→ **TASK INSTRUCTIONS**:
Copy out every row below word for word, leaving out the pictures.

→ **SOURCE RECORDS**:
++++++++++++++++++++

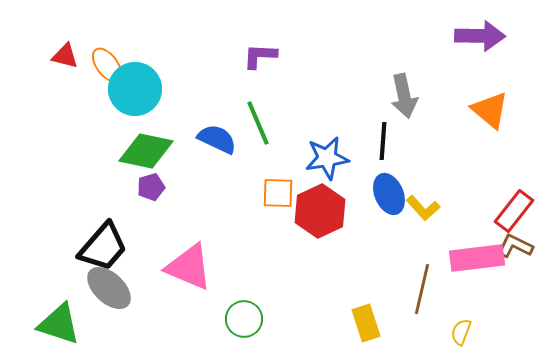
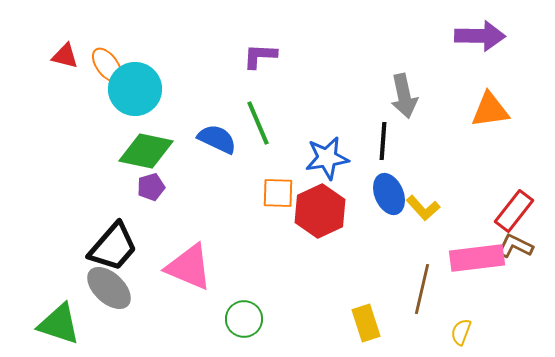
orange triangle: rotated 48 degrees counterclockwise
black trapezoid: moved 10 px right
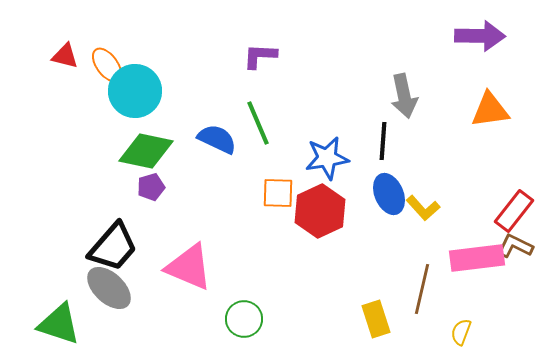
cyan circle: moved 2 px down
yellow rectangle: moved 10 px right, 4 px up
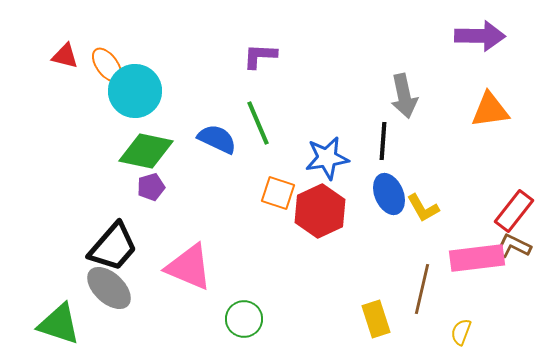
orange square: rotated 16 degrees clockwise
yellow L-shape: rotated 12 degrees clockwise
brown L-shape: moved 2 px left
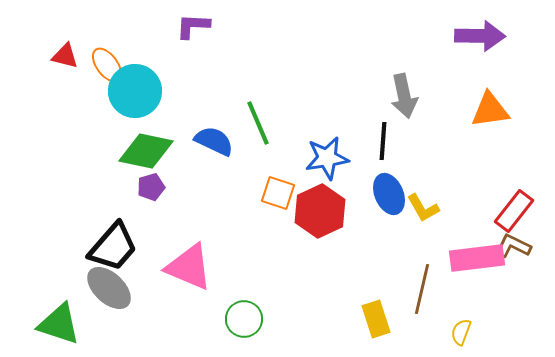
purple L-shape: moved 67 px left, 30 px up
blue semicircle: moved 3 px left, 2 px down
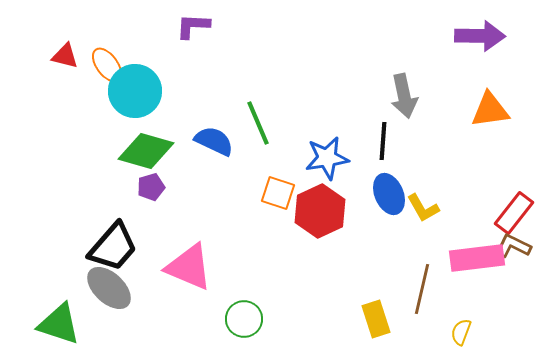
green diamond: rotated 4 degrees clockwise
red rectangle: moved 2 px down
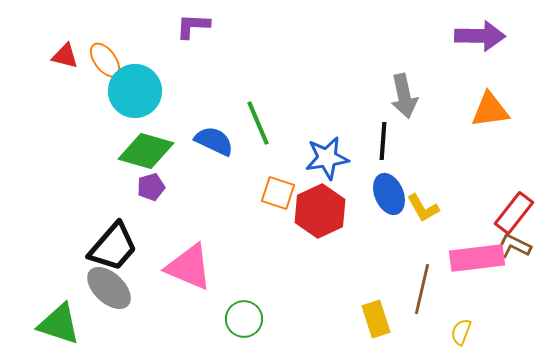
orange ellipse: moved 2 px left, 5 px up
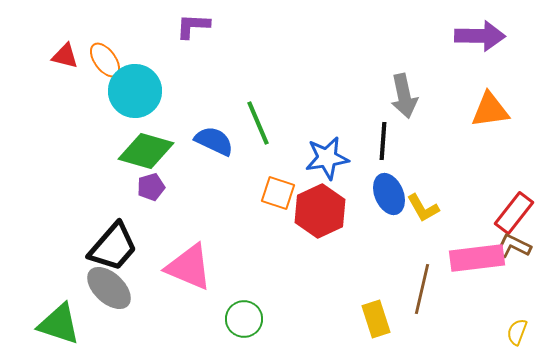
yellow semicircle: moved 56 px right
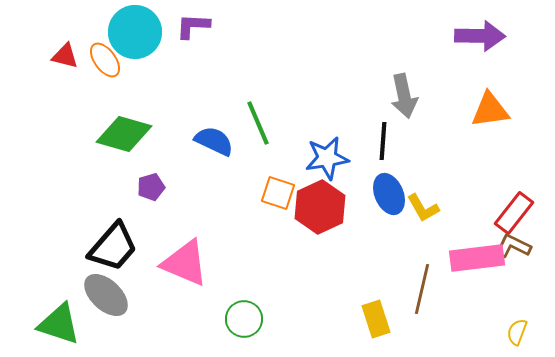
cyan circle: moved 59 px up
green diamond: moved 22 px left, 17 px up
red hexagon: moved 4 px up
pink triangle: moved 4 px left, 4 px up
gray ellipse: moved 3 px left, 7 px down
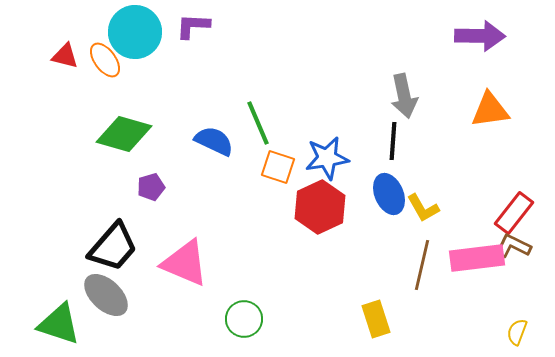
black line: moved 10 px right
orange square: moved 26 px up
brown line: moved 24 px up
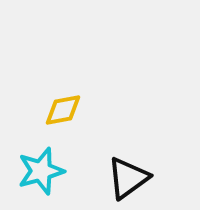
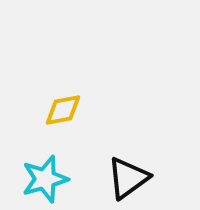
cyan star: moved 4 px right, 8 px down
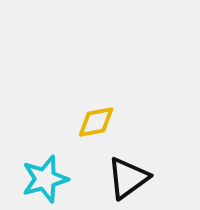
yellow diamond: moved 33 px right, 12 px down
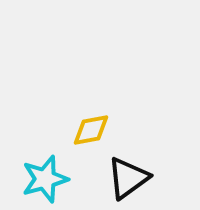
yellow diamond: moved 5 px left, 8 px down
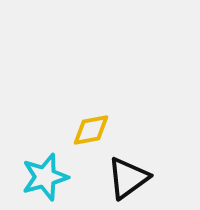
cyan star: moved 2 px up
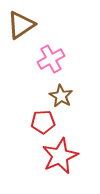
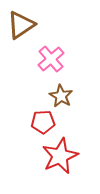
pink cross: rotated 12 degrees counterclockwise
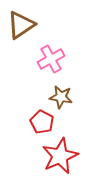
pink cross: rotated 12 degrees clockwise
brown star: moved 1 px down; rotated 20 degrees counterclockwise
red pentagon: moved 1 px left; rotated 30 degrees clockwise
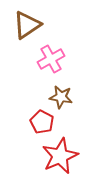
brown triangle: moved 6 px right
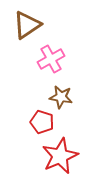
red pentagon: rotated 10 degrees counterclockwise
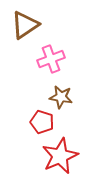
brown triangle: moved 2 px left
pink cross: rotated 8 degrees clockwise
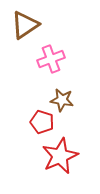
brown star: moved 1 px right, 3 px down
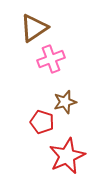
brown triangle: moved 9 px right, 3 px down
brown star: moved 3 px right, 2 px down; rotated 25 degrees counterclockwise
red star: moved 7 px right
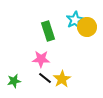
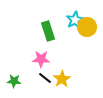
green star: rotated 16 degrees clockwise
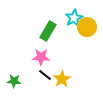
cyan star: moved 1 px left, 2 px up
green rectangle: rotated 48 degrees clockwise
pink star: moved 2 px up
black line: moved 3 px up
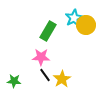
yellow circle: moved 1 px left, 2 px up
black line: rotated 16 degrees clockwise
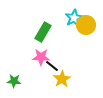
green rectangle: moved 5 px left, 1 px down
black line: moved 7 px right, 9 px up; rotated 16 degrees counterclockwise
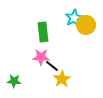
green rectangle: rotated 36 degrees counterclockwise
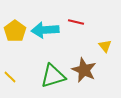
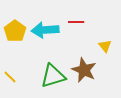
red line: rotated 14 degrees counterclockwise
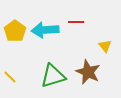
brown star: moved 4 px right, 2 px down
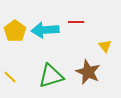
green triangle: moved 2 px left
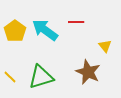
cyan arrow: rotated 40 degrees clockwise
green triangle: moved 10 px left, 1 px down
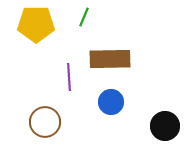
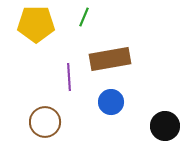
brown rectangle: rotated 9 degrees counterclockwise
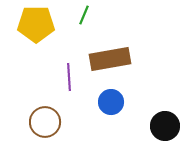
green line: moved 2 px up
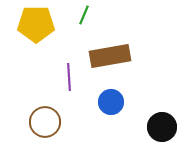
brown rectangle: moved 3 px up
black circle: moved 3 px left, 1 px down
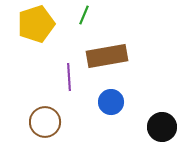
yellow pentagon: rotated 18 degrees counterclockwise
brown rectangle: moved 3 px left
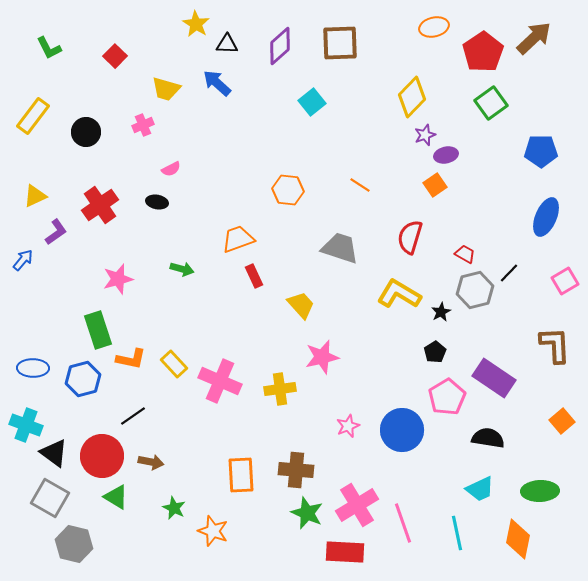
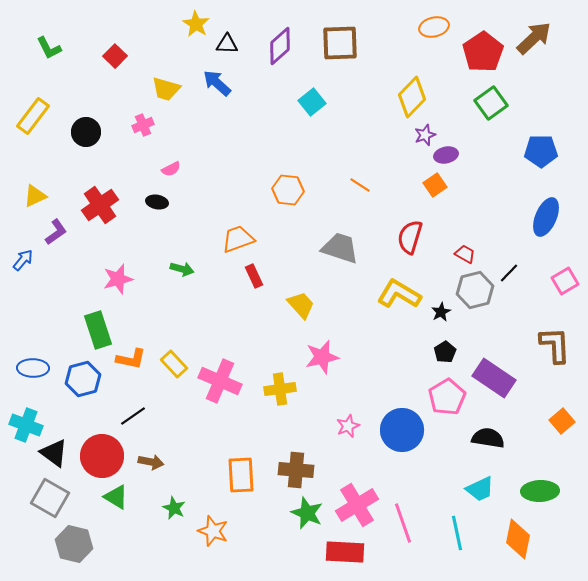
black pentagon at (435, 352): moved 10 px right
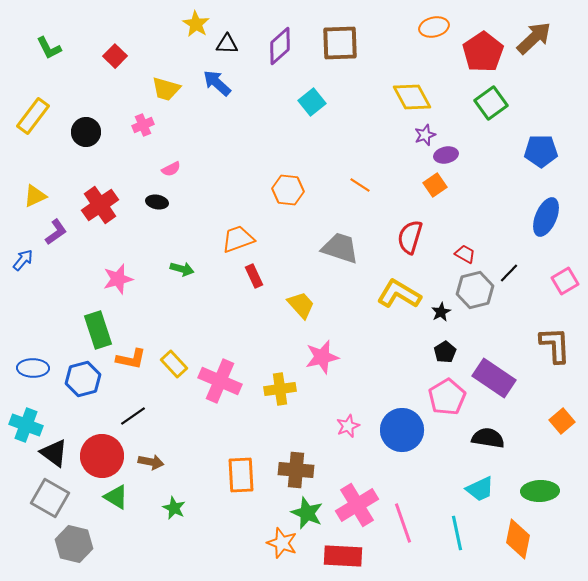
yellow diamond at (412, 97): rotated 72 degrees counterclockwise
orange star at (213, 531): moved 69 px right, 12 px down
red rectangle at (345, 552): moved 2 px left, 4 px down
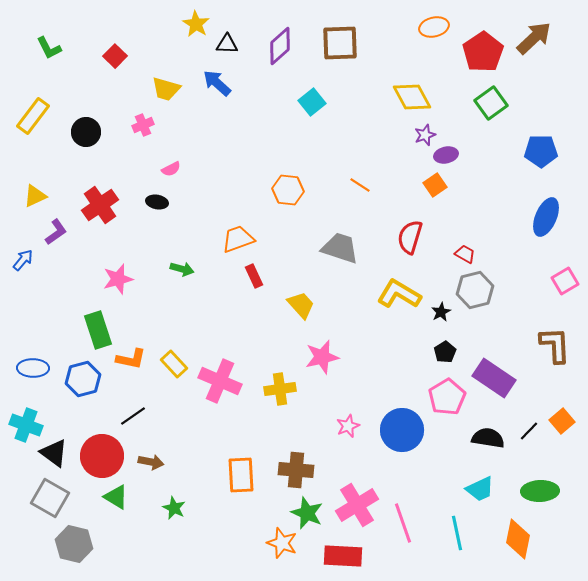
black line at (509, 273): moved 20 px right, 158 px down
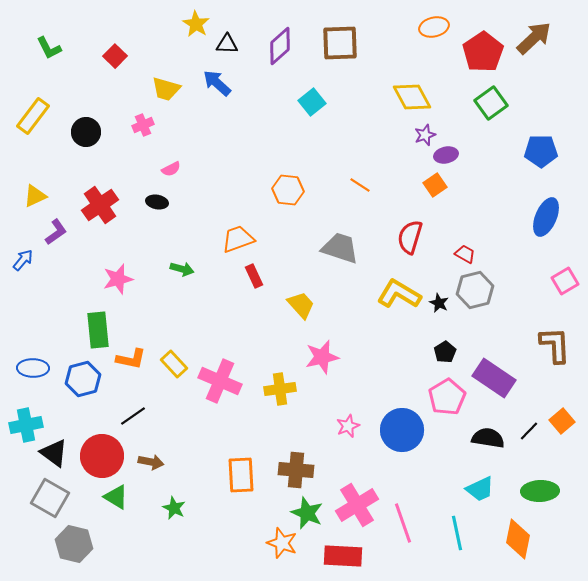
black star at (441, 312): moved 2 px left, 9 px up; rotated 18 degrees counterclockwise
green rectangle at (98, 330): rotated 12 degrees clockwise
cyan cross at (26, 425): rotated 32 degrees counterclockwise
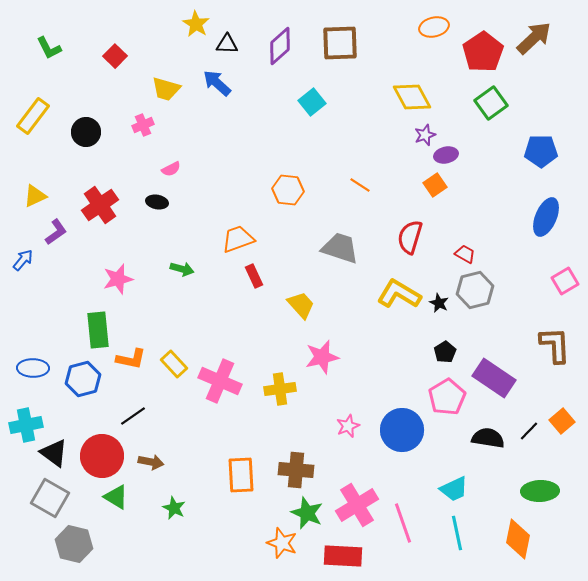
cyan trapezoid at (480, 489): moved 26 px left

++++++++++++++++++++

→ **RESPONSE TO THE TASK**:
orange triangle: rotated 48 degrees counterclockwise
black trapezoid: moved 10 px right
cyan circle: moved 2 px down
yellow rectangle: moved 10 px right, 4 px up
orange square: rotated 16 degrees clockwise
yellow L-shape: rotated 12 degrees clockwise
brown L-shape: moved 2 px left
purple L-shape: moved 67 px left, 30 px up
blue semicircle: moved 3 px left, 2 px down
green diamond: rotated 4 degrees clockwise
red rectangle: moved 2 px down
orange ellipse: moved 2 px left, 5 px up
yellow semicircle: moved 56 px right
cyan circle: moved 59 px up
green diamond: moved 22 px left, 17 px up
red hexagon: moved 4 px up
pink triangle: moved 4 px left, 4 px up
gray ellipse: moved 3 px left, 7 px down
black line: moved 10 px right
orange square: moved 26 px up
brown line: moved 24 px up
cyan star: moved 4 px right, 8 px down
yellow diamond: moved 33 px right, 12 px down
yellow diamond: moved 5 px left, 8 px down
cyan star: moved 2 px up
pink cross: rotated 12 degrees counterclockwise
pink cross: rotated 12 degrees clockwise
brown star: moved 1 px down; rotated 20 degrees counterclockwise
red pentagon: moved 1 px left; rotated 30 degrees clockwise
brown triangle: moved 6 px right
red pentagon: rotated 10 degrees counterclockwise
brown triangle: moved 2 px left
pink cross: rotated 8 degrees clockwise
brown star: moved 1 px right, 3 px down
brown triangle: moved 9 px right, 3 px down
brown star: moved 3 px right, 2 px down; rotated 25 degrees counterclockwise
red star: moved 7 px right
green star: rotated 16 degrees clockwise
cyan star: moved 1 px left, 2 px up
green rectangle: rotated 48 degrees clockwise
pink star: moved 2 px up
black line: moved 3 px up
yellow circle: moved 1 px left, 2 px up
black line: rotated 16 degrees clockwise
green rectangle: moved 5 px left, 1 px down
black line: moved 7 px right, 9 px up; rotated 16 degrees counterclockwise
green rectangle: rotated 36 degrees counterclockwise
red line: rotated 14 degrees counterclockwise
brown star: moved 4 px right, 2 px down
green triangle: moved 2 px left
cyan arrow: rotated 40 degrees clockwise
green triangle: moved 10 px left, 1 px down
brown rectangle: rotated 9 degrees counterclockwise
green line: moved 2 px up
brown rectangle: moved 3 px up
black circle: moved 3 px left, 1 px down
yellow pentagon: rotated 18 degrees counterclockwise
brown rectangle: moved 3 px left
black pentagon at (435, 352): moved 10 px right
yellow diamond at (412, 97): rotated 72 degrees counterclockwise
orange star at (213, 531): moved 69 px right, 12 px down
red rectangle at (345, 552): moved 2 px left, 4 px down
black line at (509, 273): moved 20 px right, 158 px down
black star at (441, 312): moved 2 px left, 9 px up; rotated 18 degrees counterclockwise
green rectangle at (98, 330): rotated 12 degrees clockwise
cyan cross at (26, 425): rotated 32 degrees counterclockwise
cyan trapezoid at (480, 489): moved 26 px left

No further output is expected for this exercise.